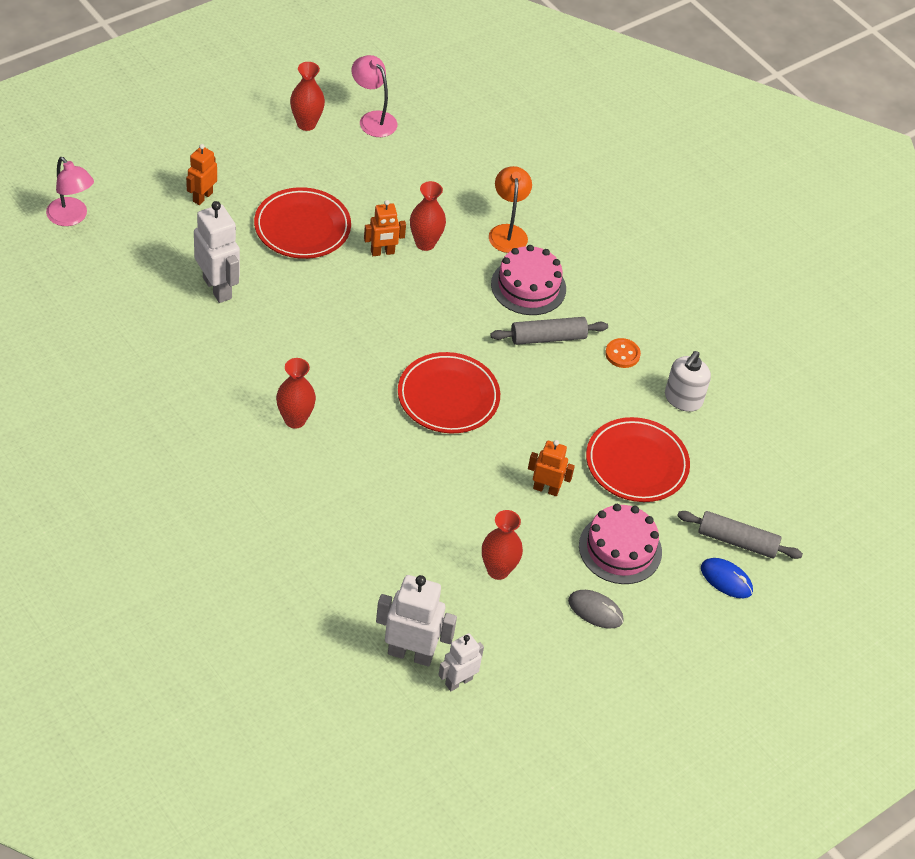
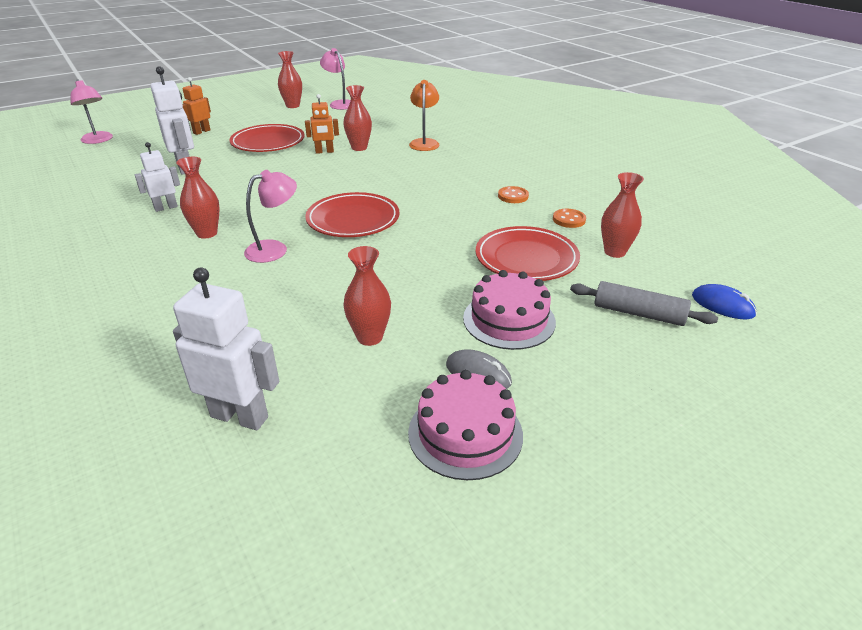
camera: 10 degrees right, 15 degrees down
white robot [439,633,484,691] -> white robot moved to [135,142,180,212]
grey rolling pin [490,317,608,345] -> none
pink cake [491,245,566,315] -> pink cake moved to [408,370,523,480]
orange robot [528,440,575,496] -> none
white soap dispenser [665,351,711,412] -> orange button [553,209,586,228]
blue mouse [701,558,753,598] -> blue mouse moved to [692,284,757,319]
none -> pink lamp [244,170,297,263]
none -> red vase [601,172,644,258]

# Problem:
Repeat each line of the material exactly, please, and skip every picture.

# Answer section:
camera: 10 degrees right, 15 degrees down
white robot [439,633,484,691] -> white robot moved to [135,142,180,212]
grey rolling pin [490,317,608,345] -> none
pink cake [491,245,566,315] -> pink cake moved to [408,370,523,480]
orange robot [528,440,575,496] -> none
white soap dispenser [665,351,711,412] -> orange button [553,209,586,228]
blue mouse [701,558,753,598] -> blue mouse moved to [692,284,757,319]
none -> pink lamp [244,170,297,263]
none -> red vase [601,172,644,258]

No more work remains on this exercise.